WHAT NEEDS TO BE DONE:
Go to the line containing "KEYS1 pin COM: GND -> 5V" in the records below and print it and every following line exactly, on through the line containing "AUDIO: DFPlayer -> JQ6500", then stop.

Version difference data:
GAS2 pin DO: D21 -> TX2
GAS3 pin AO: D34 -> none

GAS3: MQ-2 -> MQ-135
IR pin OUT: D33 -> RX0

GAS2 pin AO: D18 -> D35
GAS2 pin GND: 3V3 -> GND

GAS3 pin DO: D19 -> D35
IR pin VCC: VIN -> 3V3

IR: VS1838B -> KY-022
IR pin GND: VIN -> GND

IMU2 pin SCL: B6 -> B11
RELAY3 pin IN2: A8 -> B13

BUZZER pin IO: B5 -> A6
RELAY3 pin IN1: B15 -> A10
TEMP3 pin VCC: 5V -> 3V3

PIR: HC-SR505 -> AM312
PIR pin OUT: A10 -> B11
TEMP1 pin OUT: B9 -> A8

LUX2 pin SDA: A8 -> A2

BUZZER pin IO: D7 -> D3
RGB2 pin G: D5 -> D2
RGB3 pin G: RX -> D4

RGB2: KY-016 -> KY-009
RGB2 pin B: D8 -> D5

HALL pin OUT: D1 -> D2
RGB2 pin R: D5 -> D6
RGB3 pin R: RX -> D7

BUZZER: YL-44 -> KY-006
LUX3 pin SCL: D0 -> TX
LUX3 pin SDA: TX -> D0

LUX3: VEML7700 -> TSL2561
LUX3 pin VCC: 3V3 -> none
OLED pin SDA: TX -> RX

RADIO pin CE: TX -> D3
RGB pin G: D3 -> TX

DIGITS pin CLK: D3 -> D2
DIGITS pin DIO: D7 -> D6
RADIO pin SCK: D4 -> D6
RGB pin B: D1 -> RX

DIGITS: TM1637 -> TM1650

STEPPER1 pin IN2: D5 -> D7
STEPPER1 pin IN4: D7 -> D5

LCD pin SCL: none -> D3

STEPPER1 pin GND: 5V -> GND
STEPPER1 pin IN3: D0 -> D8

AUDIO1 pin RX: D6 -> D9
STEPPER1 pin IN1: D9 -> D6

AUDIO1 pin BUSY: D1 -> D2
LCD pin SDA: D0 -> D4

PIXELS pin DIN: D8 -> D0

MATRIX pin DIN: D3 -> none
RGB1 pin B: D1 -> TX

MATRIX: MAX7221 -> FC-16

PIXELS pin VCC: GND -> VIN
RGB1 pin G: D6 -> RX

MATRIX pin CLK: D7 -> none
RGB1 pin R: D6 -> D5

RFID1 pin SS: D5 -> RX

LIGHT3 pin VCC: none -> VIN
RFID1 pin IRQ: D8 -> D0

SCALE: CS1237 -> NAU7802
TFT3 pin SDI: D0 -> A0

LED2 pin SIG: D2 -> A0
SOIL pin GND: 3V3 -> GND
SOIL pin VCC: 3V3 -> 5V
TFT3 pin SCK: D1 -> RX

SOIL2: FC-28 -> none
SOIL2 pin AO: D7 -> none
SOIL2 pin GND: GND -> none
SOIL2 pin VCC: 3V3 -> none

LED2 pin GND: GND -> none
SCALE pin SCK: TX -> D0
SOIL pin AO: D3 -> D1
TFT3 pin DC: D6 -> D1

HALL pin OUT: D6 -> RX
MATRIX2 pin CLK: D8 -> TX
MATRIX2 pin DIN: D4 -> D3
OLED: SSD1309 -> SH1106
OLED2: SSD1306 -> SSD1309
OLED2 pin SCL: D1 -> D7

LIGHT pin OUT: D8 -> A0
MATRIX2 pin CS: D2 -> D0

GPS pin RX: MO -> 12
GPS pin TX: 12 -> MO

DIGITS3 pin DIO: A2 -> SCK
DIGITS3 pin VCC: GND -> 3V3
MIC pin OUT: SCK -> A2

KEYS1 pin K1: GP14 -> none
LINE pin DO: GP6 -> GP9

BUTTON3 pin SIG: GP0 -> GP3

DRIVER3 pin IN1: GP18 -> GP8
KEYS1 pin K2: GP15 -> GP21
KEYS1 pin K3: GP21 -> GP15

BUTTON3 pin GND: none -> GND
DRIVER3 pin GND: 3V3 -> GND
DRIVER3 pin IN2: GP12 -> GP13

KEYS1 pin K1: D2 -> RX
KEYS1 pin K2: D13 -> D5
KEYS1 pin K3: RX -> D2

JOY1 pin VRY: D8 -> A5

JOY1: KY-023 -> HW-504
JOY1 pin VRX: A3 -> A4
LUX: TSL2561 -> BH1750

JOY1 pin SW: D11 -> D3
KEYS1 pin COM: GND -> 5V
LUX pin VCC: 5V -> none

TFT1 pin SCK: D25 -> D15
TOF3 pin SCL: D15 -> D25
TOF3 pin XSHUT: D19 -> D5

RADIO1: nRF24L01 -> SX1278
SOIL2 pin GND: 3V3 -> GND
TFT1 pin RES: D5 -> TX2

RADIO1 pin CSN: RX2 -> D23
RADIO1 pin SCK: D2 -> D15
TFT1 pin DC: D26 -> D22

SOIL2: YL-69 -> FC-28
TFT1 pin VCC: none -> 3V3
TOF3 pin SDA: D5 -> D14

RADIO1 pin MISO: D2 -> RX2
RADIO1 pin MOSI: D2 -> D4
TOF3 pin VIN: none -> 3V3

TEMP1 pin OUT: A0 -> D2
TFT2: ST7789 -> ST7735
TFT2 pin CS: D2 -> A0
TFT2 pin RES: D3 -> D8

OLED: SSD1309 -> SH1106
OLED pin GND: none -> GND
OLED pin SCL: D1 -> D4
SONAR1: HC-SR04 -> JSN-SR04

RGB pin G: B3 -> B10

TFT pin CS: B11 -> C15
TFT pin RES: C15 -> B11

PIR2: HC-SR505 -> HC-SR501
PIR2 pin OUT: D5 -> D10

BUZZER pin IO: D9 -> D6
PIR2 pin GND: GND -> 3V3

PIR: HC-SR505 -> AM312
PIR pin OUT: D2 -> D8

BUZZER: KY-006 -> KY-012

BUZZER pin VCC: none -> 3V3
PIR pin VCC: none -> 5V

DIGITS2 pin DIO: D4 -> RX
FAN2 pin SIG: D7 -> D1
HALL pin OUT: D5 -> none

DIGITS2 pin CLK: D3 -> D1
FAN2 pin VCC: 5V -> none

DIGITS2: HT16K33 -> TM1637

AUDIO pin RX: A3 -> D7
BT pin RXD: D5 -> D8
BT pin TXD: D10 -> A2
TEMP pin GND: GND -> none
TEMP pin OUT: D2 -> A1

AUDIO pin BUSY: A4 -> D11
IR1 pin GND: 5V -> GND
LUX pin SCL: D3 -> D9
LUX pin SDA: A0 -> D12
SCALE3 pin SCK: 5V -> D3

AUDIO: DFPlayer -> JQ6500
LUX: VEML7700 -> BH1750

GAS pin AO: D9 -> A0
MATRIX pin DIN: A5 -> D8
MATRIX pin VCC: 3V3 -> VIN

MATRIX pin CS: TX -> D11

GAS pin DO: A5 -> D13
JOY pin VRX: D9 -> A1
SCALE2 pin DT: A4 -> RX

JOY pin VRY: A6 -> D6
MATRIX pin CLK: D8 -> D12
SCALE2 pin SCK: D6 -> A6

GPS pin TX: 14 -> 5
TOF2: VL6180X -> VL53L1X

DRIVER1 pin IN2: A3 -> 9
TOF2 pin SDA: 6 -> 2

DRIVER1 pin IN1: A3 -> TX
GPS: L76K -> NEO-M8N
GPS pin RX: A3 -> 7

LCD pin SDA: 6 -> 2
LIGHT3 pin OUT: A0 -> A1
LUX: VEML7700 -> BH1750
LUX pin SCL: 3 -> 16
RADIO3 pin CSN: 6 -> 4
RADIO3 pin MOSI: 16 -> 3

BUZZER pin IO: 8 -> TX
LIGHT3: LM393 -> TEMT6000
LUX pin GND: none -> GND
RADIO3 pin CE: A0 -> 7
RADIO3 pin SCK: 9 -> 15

WRITTEN ANSWER:
KEYS1 pin COM: GND -> 5V
LUX pin VCC: 5V -> none

TFT1 pin SCK: D25 -> D15
TOF3 pin SCL: D15 -> D25
TOF3 pin XSHUT: D19 -> D5

RADIO1: nRF24L01 -> SX1278
SOIL2 pin GND: 3V3 -> GND
TFT1 pin RES: D5 -> TX2

RADIO1 pin CSN: RX2 -> D23
RADIO1 pin SCK: D2 -> D15
TFT1 pin DC: D26 -> D22

SOIL2: YL-69 -> FC-28
TFT1 pin VCC: none -> 3V3
TOF3 pin SDA: D5 -> D14

RADIO1 pin MISO: D2 -> RX2
RADIO1 pin MOSI: D2 -> D4
TOF3 pin VIN: none -> 3V3

TEMP1 pin OUT: A0 -> D2
TFT2: ST7789 -> ST7735
TFT2 pin CS: D2 -> A0
TFT2 pin RES: D3 -> D8

OLED: SSD1309 -> SH1106
OLED pin GND: none -> GND
OLED pin SCL: D1 -> D4
SONAR1: HC-SR04 -> JSN-SR04

RGB pin G: B3 -> B10

TFT pin CS: B11 -> C15
TFT pin RES: C15 -> B11

PIR2: HC-SR505 -> HC-SR501
PIR2 pin OUT: D5 -> D10

BUZZER pin IO: D9 -> D6
PIR2 pin GND: GND -> 3V3

PIR: HC-SR505 -> AM312
PIR pin OUT: D2 -> D8

BUZZER: KY-006 -> KY-012

BUZZER pin VCC: none -> 3V3
PIR pin VCC: none -> 5V

DIGITS2 pin DIO: D4 -> RX
FAN2 pin SIG: D7 -> D1
HALL pin OUT: D5 -> none

DIGITS2 pin CLK: D3 -> D1
FAN2 pin VCC: 5V -> none

DIGITS2: HT16K33 -> TM1637

AUDIO pin RX: A3 -> D7
BT pin RXD: D5 -> D8
BT pin TXD: D10 -> A2
TEMP pin GND: GND -> none
TEMP pin OUT: D2 -> A1

AUDIO pin BUSY: A4 -> D11
IR1 pin GND: 5V -> GND
LUX pin SCL: D3 -> D9
LUX pin SDA: A0 -> D12
SCALE3 pin SCK: 5V -> D3

AUDIO: DFPlayer -> JQ6500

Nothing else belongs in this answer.